Data records below:

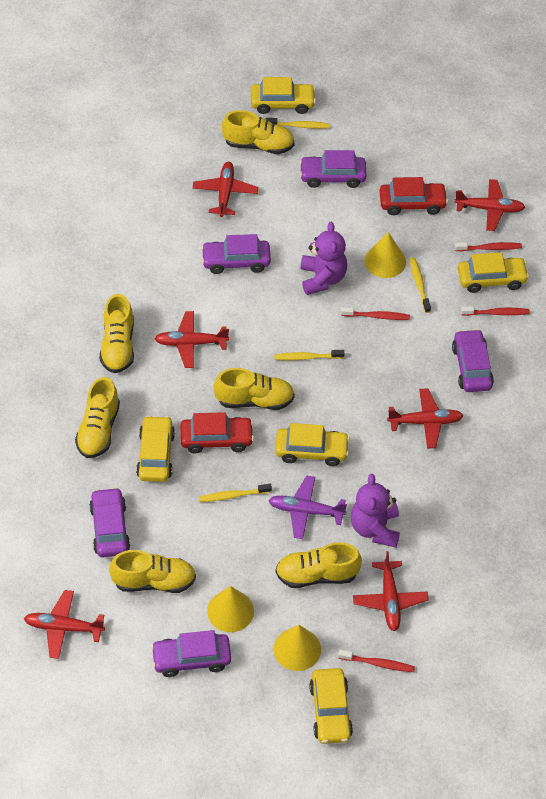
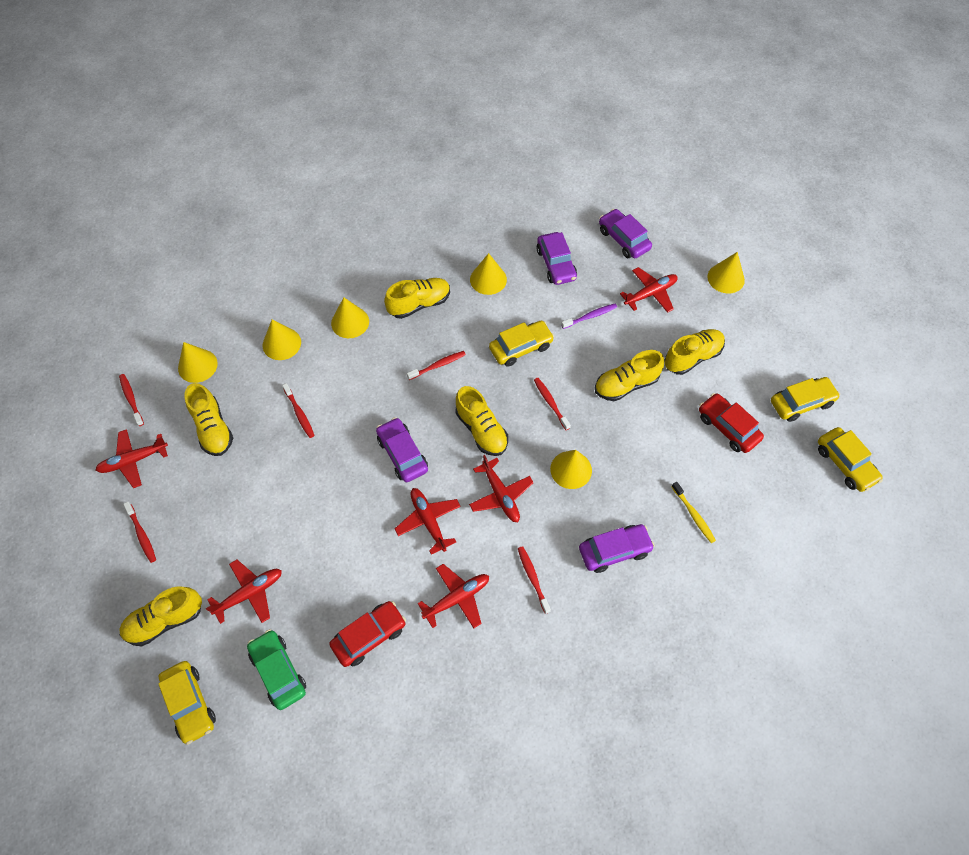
green car: none = 0 -> [247,629,306,710] = 1
purple car: [89,487,130,558] [151,630,231,677] [201,234,271,274] [300,150,366,188] [452,329,494,392] = 5 -> [376,417,428,482] [536,232,577,285] [579,524,655,573] [599,209,652,258] = 4
purple plane: [268,476,347,539] = 1 -> none = 0
purple teddy bear: [300,222,347,295] [351,474,400,548] = 2 -> none = 0
purple toothbrush: none = 0 -> [561,304,617,329] = 1
red toothbrush: [338,650,415,672] [341,307,410,320] [455,242,522,251] [461,307,530,316] = 4 -> [119,374,144,426] [123,502,156,563] [282,383,315,438] [407,351,466,380] [518,546,551,614] [534,378,571,430] = 6
yellow car: [136,415,175,482] [251,77,316,114] [275,423,350,466] [309,668,353,744] [458,252,529,293] = 5 -> [158,661,216,745] [489,321,554,367] [771,377,840,422] [818,427,883,492] = 4
yellow cone: [207,586,254,632] [274,625,321,671] [364,232,406,278] = 3 -> [178,342,218,383] [263,319,301,360] [331,297,369,338] [470,253,507,295] [550,450,592,489] [708,252,745,294] = 6
yellow toothbrush: [199,484,272,502] [266,118,330,129] [274,350,344,360] [410,258,431,313] = 4 -> [671,482,716,543] = 1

End of Data records.

What to work on: A verbatim copy of all the records, minus the pictures, is the expected answer.

Written solution:
green car: none = 0 -> [247,629,306,710] = 1
purple car: [89,487,130,558] [151,630,231,677] [201,234,271,274] [300,150,366,188] [452,329,494,392] = 5 -> [376,417,428,482] [536,232,577,285] [579,524,655,573] [599,209,652,258] = 4
purple plane: [268,476,347,539] = 1 -> none = 0
purple teddy bear: [300,222,347,295] [351,474,400,548] = 2 -> none = 0
purple toothbrush: none = 0 -> [561,304,617,329] = 1
red toothbrush: [338,650,415,672] [341,307,410,320] [455,242,522,251] [461,307,530,316] = 4 -> [119,374,144,426] [123,502,156,563] [282,383,315,438] [407,351,466,380] [518,546,551,614] [534,378,571,430] = 6
yellow car: [136,415,175,482] [251,77,316,114] [275,423,350,466] [309,668,353,744] [458,252,529,293] = 5 -> [158,661,216,745] [489,321,554,367] [771,377,840,422] [818,427,883,492] = 4
yellow cone: [207,586,254,632] [274,625,321,671] [364,232,406,278] = 3 -> [178,342,218,383] [263,319,301,360] [331,297,369,338] [470,253,507,295] [550,450,592,489] [708,252,745,294] = 6
yellow toothbrush: [199,484,272,502] [266,118,330,129] [274,350,344,360] [410,258,431,313] = 4 -> [671,482,716,543] = 1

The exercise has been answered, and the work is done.